Activity: Each line in the records below that has the word "minus" should be copied.

Top of The data

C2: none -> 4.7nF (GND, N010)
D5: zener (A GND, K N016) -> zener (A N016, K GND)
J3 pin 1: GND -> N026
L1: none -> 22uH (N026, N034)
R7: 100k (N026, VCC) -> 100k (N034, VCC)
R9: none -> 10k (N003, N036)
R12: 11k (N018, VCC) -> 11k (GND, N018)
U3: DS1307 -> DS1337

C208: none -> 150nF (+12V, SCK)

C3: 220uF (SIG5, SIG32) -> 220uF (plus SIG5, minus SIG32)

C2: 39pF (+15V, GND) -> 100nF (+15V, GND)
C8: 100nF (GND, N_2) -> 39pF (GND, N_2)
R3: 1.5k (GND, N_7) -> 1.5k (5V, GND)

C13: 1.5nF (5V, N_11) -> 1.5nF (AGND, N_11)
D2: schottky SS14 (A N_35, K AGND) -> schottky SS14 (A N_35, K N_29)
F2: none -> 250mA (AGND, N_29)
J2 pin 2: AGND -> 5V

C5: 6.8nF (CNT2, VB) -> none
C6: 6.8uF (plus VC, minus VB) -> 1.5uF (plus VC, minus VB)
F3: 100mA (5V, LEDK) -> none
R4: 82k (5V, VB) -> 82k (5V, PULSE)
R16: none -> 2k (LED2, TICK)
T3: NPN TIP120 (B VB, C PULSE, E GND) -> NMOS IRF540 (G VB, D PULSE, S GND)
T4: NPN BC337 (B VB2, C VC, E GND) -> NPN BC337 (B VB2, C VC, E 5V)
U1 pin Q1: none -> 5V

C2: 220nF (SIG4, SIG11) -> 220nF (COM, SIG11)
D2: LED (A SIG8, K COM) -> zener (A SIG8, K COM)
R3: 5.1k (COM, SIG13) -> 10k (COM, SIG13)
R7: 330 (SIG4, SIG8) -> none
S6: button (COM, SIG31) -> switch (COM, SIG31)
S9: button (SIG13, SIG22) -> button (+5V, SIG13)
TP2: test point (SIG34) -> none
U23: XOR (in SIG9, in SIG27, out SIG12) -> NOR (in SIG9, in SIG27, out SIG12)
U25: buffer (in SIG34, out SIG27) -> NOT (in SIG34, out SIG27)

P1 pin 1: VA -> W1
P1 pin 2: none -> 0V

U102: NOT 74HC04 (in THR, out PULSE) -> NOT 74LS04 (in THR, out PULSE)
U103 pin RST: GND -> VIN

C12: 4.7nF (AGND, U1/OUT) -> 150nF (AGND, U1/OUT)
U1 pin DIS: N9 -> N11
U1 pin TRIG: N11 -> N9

Bottom of The data

Response to this exercise:
C3: 220uF (SIG5, SIG32) -> 220uF (plus SIG5, minus SIG32)
C6: 6.8uF (plus VC, minus VB) -> 1.5uF (plus VC, minus VB)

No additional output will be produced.